━━━━━ RAW DATA ━━━━━
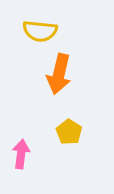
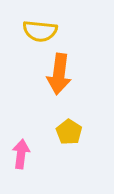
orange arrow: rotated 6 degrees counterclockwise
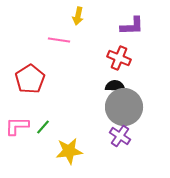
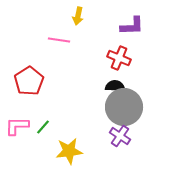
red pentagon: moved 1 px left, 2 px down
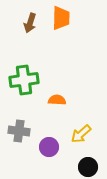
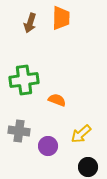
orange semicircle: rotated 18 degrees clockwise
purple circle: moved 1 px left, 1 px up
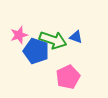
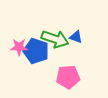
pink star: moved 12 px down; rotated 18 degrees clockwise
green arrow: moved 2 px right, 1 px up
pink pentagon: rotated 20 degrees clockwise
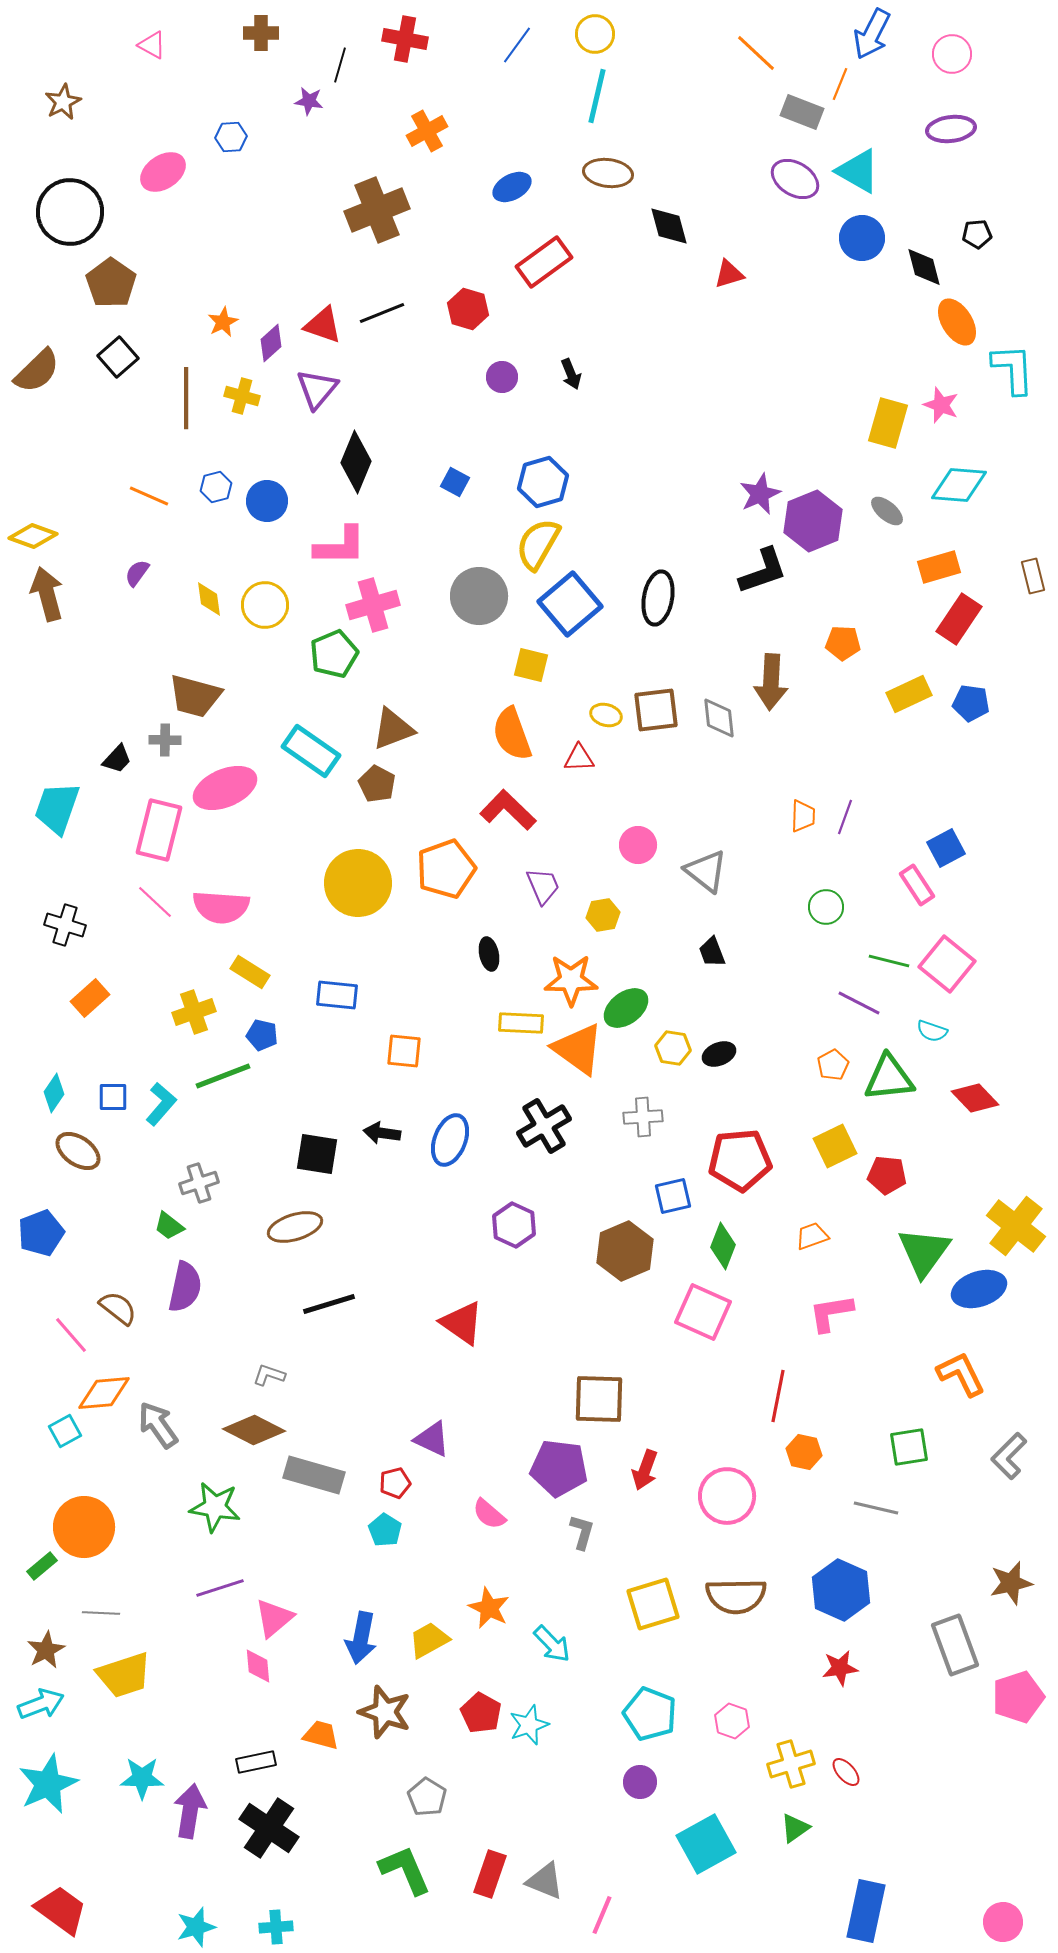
━━━━━
■ **BRIEF**
Which of the lines in the data contain the string "degrees"? Return each one.

■ **SOLUTION TO THE PROBLEM**
orange arrow: rotated 6 degrees counterclockwise
orange semicircle: rotated 18 degrees clockwise
pink star: moved 12 px down; rotated 18 degrees clockwise
pink pentagon: rotated 20 degrees clockwise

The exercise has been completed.